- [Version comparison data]
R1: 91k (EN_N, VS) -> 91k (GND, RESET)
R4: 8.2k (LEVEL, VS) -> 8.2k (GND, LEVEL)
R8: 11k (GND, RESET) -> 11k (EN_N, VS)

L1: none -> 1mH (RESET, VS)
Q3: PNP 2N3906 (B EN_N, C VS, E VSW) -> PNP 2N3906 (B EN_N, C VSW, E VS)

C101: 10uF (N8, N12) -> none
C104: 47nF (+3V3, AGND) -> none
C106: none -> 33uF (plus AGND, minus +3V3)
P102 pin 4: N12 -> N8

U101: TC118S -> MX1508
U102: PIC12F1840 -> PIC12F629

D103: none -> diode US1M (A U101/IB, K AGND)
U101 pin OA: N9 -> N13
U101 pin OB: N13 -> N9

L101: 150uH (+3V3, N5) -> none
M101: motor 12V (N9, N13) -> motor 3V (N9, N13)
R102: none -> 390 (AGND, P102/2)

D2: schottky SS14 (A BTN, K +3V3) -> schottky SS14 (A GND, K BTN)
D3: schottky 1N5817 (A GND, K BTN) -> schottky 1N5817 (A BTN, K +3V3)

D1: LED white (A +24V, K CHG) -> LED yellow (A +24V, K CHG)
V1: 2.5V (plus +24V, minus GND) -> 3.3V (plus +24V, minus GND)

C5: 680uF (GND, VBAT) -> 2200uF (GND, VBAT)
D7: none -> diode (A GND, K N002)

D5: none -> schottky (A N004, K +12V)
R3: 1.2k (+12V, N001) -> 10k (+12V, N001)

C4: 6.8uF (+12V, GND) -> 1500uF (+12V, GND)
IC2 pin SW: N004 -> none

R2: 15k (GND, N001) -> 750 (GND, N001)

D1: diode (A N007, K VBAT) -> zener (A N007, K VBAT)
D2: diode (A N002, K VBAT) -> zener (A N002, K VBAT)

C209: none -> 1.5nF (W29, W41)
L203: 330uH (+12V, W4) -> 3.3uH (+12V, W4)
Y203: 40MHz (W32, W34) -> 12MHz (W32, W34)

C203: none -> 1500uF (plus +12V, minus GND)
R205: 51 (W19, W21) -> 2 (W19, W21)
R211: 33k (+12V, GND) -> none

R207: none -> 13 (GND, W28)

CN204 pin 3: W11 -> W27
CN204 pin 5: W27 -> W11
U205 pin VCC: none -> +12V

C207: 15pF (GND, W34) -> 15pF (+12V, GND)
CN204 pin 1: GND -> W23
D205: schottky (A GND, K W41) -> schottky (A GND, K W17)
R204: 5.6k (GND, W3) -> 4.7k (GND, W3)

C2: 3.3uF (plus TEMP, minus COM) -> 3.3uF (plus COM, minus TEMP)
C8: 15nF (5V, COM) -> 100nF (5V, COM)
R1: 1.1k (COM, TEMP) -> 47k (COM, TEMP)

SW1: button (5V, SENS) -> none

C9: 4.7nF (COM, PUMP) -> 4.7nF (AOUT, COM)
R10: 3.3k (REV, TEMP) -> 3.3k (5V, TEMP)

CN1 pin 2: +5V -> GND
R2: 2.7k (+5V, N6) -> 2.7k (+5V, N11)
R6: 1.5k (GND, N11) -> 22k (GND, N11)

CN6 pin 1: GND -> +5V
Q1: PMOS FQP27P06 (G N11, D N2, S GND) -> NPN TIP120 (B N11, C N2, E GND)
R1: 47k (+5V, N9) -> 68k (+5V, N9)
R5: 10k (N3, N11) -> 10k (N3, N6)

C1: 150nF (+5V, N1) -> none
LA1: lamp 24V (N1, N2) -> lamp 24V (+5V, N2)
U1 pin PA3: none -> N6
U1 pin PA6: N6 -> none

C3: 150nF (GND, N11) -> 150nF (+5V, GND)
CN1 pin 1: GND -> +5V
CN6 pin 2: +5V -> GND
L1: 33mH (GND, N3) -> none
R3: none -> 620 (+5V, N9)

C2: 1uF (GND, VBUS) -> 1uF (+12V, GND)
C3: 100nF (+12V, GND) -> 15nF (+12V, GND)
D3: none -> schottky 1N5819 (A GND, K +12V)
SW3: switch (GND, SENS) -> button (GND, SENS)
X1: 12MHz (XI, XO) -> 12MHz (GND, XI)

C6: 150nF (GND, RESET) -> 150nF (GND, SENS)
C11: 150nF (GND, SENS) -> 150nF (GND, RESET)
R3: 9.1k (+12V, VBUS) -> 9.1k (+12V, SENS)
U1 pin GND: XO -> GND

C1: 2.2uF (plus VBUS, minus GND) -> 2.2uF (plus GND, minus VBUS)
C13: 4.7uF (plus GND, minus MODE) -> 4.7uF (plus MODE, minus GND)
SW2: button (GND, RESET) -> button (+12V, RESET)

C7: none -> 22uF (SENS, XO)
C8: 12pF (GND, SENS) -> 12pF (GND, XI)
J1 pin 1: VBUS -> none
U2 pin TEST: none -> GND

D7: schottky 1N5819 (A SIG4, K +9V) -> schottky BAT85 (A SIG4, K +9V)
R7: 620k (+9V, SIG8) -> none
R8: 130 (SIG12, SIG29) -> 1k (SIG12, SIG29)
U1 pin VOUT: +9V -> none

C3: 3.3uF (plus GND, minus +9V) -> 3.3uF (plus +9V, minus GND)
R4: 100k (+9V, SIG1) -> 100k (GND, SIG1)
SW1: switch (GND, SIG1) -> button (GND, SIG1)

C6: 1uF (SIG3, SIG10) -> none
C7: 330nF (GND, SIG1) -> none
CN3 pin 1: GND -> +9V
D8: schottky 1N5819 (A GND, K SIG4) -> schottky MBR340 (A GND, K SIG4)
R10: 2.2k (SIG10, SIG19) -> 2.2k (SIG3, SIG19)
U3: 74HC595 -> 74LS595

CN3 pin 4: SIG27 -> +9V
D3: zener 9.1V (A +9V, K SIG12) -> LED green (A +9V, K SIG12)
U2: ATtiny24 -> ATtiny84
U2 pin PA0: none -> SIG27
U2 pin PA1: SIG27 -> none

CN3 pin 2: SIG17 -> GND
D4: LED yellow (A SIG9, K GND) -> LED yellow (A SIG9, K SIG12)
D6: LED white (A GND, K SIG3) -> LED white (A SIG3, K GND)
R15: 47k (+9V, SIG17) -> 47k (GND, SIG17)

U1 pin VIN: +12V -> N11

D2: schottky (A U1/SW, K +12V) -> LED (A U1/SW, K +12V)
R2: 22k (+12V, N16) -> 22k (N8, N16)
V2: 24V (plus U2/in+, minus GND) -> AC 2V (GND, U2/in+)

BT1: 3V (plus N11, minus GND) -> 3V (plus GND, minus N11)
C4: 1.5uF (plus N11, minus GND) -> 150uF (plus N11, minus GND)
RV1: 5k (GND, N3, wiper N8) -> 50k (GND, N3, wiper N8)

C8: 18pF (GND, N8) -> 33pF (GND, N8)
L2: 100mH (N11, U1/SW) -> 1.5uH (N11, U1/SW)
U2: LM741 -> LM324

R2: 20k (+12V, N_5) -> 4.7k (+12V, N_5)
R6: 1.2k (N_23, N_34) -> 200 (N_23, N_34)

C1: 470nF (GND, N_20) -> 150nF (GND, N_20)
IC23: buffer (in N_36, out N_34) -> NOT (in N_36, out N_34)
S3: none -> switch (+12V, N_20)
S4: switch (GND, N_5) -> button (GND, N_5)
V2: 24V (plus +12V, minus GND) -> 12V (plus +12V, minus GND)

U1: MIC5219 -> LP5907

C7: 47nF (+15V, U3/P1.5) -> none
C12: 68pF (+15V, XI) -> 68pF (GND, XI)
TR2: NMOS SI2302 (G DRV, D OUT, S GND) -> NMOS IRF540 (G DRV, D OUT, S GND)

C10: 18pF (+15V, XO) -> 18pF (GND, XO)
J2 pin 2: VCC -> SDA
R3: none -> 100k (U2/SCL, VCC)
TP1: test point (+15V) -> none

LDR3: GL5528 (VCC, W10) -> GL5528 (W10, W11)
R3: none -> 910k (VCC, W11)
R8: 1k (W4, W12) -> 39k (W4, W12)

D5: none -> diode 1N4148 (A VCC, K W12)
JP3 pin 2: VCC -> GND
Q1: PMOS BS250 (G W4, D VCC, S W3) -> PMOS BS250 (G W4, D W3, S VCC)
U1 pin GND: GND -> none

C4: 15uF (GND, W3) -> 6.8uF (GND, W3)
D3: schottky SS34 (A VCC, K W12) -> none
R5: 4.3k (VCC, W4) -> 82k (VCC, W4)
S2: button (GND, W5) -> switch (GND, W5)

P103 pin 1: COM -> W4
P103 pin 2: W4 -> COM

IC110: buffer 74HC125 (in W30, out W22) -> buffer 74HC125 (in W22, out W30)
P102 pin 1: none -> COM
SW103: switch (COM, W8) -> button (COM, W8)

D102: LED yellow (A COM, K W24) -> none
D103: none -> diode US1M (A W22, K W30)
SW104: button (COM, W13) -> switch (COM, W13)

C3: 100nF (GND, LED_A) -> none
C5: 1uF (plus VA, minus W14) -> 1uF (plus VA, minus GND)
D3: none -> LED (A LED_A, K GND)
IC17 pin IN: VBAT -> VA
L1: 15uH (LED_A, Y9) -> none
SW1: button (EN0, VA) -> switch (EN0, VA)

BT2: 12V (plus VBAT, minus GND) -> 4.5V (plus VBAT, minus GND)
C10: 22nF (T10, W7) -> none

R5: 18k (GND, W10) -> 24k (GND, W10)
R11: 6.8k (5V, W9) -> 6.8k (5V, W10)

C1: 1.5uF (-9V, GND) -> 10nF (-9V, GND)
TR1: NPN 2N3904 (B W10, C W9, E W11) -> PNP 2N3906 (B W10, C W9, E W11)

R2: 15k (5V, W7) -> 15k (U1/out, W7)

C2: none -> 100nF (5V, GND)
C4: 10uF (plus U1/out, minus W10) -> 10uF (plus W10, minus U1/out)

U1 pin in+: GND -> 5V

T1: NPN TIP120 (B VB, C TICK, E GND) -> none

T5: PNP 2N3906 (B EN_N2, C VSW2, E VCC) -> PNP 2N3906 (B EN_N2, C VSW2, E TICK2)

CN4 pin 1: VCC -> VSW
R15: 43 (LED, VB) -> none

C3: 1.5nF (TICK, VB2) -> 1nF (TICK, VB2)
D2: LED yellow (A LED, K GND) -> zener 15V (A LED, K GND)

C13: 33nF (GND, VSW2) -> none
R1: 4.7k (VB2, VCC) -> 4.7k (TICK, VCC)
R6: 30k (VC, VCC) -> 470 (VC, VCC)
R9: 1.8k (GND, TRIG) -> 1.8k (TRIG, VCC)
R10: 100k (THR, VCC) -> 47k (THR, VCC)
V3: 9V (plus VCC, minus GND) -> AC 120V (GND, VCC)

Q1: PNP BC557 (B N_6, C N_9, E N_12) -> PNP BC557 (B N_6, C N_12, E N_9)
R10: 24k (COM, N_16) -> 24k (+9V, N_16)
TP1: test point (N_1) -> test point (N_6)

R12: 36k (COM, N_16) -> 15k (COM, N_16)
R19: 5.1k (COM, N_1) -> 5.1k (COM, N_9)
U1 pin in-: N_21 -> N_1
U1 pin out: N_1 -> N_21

- [DIRECTIONS] Return, word for word, every line from the top of the entries down to the line that holds "D1: diode (A", both included.

- [RESULT OF THE EXERCISE]
R1: 91k (EN_N, VS) -> 91k (GND, RESET)
R4: 8.2k (LEVEL, VS) -> 8.2k (GND, LEVEL)
R8: 11k (GND, RESET) -> 11k (EN_N, VS)

L1: none -> 1mH (RESET, VS)
Q3: PNP 2N3906 (B EN_N, C VS, E VSW) -> PNP 2N3906 (B EN_N, C VSW, E VS)

C101: 10uF (N8, N12) -> none
C104: 47nF (+3V3, AGND) -> none
C106: none -> 33uF (plus AGND, minus +3V3)
P102 pin 4: N12 -> N8

U101: TC118S -> MX1508
U102: PIC12F1840 -> PIC12F629

D103: none -> diode US1M (A U101/IB, K AGND)
U101 pin OA: N9 -> N13
U101 pin OB: N13 -> N9

L101: 150uH (+3V3, N5) -> none
M101: motor 12V (N9, N13) -> motor 3V (N9, N13)
R102: none -> 390 (AGND, P102/2)

D2: schottky SS14 (A BTN, K +3V3) -> schottky SS14 (A GND, K BTN)
D3: schottky 1N5817 (A GND, K BTN) -> schottky 1N5817 (A BTN, K +3V3)

D1: LED white (A +24V, K CHG) -> LED yellow (A +24V, K CHG)
V1: 2.5V (plus +24V, minus GND) -> 3.3V (plus +24V, minus GND)

C5: 680uF (GND, VBAT) -> 2200uF (GND, VBAT)
D7: none -> diode (A GND, K N002)

D5: none -> schottky (A N004, K +12V)
R3: 1.2k (+12V, N001) -> 10k (+12V, N001)

C4: 6.8uF (+12V, GND) -> 1500uF (+12V, GND)
IC2 pin SW: N004 -> none

R2: 15k (GND, N001) -> 750 (GND, N001)

D1: diode (A N007, K VBAT) -> zener (A N007, K VBAT)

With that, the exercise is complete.